__Task to carry out__. Your answer should be the lines from the one containing "moved: campana/azul (92,112,139,172)" through the final line below, copied exactly.
*** Source information ***
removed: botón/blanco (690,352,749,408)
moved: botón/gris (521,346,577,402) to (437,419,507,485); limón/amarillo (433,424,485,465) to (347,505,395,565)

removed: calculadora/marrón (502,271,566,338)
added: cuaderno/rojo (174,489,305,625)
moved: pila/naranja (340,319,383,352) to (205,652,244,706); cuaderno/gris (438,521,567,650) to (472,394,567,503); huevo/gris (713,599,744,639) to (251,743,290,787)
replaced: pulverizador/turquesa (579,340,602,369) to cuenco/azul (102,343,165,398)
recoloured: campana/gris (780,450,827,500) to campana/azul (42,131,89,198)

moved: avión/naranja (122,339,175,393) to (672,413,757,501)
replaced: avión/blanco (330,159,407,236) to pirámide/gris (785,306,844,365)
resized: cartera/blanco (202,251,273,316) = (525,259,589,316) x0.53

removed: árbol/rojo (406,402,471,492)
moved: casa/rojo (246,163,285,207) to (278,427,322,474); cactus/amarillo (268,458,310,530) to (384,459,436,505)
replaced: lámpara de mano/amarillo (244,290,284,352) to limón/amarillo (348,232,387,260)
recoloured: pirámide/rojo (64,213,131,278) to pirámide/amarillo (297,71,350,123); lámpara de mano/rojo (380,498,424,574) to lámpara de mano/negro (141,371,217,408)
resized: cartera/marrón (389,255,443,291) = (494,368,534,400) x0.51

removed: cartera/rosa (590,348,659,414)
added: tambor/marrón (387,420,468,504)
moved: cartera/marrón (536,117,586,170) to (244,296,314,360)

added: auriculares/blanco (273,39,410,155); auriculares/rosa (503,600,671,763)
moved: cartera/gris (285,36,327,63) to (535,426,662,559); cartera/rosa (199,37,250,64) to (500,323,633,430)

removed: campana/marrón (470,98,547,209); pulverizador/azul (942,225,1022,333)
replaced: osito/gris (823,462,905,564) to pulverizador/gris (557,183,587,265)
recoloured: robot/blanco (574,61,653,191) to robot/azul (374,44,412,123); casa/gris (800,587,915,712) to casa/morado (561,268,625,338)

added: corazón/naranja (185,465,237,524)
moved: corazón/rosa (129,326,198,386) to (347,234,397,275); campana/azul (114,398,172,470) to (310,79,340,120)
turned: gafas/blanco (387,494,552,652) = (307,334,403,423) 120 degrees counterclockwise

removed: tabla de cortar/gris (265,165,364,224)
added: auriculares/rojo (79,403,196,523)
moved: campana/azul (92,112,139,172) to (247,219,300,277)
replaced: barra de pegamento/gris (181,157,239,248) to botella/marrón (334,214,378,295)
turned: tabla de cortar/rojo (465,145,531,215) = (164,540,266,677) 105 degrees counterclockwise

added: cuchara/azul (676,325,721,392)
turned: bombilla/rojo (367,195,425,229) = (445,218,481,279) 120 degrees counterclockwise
***
__Result__.
moved: campana/azul (92,112,139,172) to (247,219,300,277)
replaced: barra de pegamento/gris (181,157,239,248) to botella/marrón (334,214,378,295)
turned: tabla de cortar/rojo (465,145,531,215) = (164,540,266,677) 105 degrees counterclockwise

added: cuchara/azul (676,325,721,392)
turned: bombilla/rojo (367,195,425,229) = (445,218,481,279) 120 degrees counterclockwise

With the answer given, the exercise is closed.